[Object matching data]
----

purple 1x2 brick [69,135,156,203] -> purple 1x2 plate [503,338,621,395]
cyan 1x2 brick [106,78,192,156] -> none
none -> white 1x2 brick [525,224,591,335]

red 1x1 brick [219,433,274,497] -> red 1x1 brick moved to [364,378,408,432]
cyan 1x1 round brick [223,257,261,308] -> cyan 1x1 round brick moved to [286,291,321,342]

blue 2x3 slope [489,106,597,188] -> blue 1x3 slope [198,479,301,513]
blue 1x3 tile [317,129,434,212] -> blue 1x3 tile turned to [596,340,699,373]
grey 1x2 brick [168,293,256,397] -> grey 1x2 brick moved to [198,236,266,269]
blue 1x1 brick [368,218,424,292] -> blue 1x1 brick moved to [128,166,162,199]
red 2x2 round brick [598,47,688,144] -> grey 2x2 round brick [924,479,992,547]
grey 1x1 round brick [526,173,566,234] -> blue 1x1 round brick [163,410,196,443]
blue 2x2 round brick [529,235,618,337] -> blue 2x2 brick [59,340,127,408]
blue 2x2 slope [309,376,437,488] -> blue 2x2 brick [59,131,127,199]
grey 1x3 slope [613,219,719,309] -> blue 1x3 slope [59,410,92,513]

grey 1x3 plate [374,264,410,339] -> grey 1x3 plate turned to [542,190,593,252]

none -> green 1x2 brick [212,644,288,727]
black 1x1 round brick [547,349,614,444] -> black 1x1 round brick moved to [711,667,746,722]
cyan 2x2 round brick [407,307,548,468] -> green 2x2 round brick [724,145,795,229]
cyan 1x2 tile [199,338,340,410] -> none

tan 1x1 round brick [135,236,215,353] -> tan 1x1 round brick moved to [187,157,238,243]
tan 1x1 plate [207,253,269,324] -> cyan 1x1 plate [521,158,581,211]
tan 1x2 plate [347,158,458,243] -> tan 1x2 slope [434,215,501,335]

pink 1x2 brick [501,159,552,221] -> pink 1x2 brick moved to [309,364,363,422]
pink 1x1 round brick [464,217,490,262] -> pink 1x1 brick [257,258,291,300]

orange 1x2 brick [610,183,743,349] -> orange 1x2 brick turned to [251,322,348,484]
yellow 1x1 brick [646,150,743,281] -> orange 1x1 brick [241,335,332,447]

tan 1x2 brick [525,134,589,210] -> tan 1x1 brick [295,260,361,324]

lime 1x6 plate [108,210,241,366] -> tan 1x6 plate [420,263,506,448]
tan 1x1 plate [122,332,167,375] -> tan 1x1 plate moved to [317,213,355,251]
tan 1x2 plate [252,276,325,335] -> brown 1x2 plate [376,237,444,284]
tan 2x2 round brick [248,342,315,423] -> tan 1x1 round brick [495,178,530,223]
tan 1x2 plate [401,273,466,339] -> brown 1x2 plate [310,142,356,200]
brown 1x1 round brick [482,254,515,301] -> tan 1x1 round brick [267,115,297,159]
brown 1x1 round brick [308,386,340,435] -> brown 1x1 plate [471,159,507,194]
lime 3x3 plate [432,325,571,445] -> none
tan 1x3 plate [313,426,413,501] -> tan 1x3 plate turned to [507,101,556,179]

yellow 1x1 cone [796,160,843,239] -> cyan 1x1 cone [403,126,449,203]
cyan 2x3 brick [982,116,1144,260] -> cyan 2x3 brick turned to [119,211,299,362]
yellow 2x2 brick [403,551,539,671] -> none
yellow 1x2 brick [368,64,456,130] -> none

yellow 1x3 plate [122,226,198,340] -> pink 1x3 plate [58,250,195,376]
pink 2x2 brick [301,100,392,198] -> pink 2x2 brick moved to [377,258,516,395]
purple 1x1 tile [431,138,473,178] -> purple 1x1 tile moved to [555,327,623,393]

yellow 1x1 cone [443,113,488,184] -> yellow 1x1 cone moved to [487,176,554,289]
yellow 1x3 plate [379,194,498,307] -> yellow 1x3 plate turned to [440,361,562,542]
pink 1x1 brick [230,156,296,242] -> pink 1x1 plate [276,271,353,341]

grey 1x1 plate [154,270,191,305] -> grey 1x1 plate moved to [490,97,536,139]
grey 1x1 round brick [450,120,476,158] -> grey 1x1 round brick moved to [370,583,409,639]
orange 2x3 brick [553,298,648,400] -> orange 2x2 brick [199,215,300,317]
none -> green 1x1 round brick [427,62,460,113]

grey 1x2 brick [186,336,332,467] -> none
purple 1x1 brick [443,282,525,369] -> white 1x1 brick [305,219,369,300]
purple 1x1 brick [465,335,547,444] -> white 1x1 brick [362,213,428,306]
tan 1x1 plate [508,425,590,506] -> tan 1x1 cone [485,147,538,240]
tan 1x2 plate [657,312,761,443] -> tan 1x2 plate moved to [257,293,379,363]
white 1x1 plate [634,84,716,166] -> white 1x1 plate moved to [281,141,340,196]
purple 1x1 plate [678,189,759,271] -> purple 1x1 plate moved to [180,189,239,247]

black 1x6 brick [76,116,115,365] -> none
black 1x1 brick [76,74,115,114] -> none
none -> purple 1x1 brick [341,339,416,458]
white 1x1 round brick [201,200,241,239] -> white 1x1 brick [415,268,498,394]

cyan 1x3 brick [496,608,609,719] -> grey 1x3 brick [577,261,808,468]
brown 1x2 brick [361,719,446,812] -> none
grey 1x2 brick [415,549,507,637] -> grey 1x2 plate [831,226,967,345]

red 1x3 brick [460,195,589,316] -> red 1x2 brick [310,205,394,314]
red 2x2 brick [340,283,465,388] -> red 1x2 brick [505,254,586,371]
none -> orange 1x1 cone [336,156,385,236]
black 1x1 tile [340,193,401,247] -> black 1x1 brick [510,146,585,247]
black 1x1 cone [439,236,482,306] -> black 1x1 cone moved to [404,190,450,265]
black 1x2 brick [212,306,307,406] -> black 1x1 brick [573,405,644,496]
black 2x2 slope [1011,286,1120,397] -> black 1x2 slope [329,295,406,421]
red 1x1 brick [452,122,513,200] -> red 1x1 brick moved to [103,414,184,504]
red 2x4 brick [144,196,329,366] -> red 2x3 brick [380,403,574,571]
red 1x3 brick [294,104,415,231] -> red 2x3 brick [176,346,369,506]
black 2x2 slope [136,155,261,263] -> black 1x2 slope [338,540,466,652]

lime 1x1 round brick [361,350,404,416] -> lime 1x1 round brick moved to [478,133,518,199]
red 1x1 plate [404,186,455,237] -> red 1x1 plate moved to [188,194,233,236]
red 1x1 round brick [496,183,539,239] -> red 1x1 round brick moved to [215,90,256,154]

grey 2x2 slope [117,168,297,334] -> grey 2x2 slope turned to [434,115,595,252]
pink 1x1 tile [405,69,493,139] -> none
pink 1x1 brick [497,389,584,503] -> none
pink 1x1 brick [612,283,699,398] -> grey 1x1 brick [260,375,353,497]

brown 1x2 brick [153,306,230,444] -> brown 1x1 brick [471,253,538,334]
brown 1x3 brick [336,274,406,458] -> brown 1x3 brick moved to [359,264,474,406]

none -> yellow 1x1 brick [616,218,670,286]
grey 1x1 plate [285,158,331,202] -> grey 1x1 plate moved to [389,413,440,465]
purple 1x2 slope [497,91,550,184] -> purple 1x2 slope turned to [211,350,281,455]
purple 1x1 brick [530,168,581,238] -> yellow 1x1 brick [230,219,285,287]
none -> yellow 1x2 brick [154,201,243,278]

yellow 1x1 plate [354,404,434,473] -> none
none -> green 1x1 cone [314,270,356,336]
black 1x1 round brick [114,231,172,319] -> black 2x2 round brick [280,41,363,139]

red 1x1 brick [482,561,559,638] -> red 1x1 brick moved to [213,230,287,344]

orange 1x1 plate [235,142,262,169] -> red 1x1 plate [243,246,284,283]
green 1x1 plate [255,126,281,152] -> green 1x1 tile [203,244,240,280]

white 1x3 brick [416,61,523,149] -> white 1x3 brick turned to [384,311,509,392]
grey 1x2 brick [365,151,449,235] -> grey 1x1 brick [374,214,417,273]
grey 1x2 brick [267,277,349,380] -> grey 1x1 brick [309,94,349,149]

----

## [TO DO]
Among the entries above, locate the lines containing "red 1x1 brick [219,433,274,497]" and "blue 2x3 slope", and transcribe exactly those two lines and all lines between.

## [RESULT OF THIS EXERCISE]
red 1x1 brick [219,433,274,497] -> red 1x1 brick moved to [364,378,408,432]
cyan 1x1 round brick [223,257,261,308] -> cyan 1x1 round brick moved to [286,291,321,342]

blue 2x3 slope [489,106,597,188] -> blue 1x3 slope [198,479,301,513]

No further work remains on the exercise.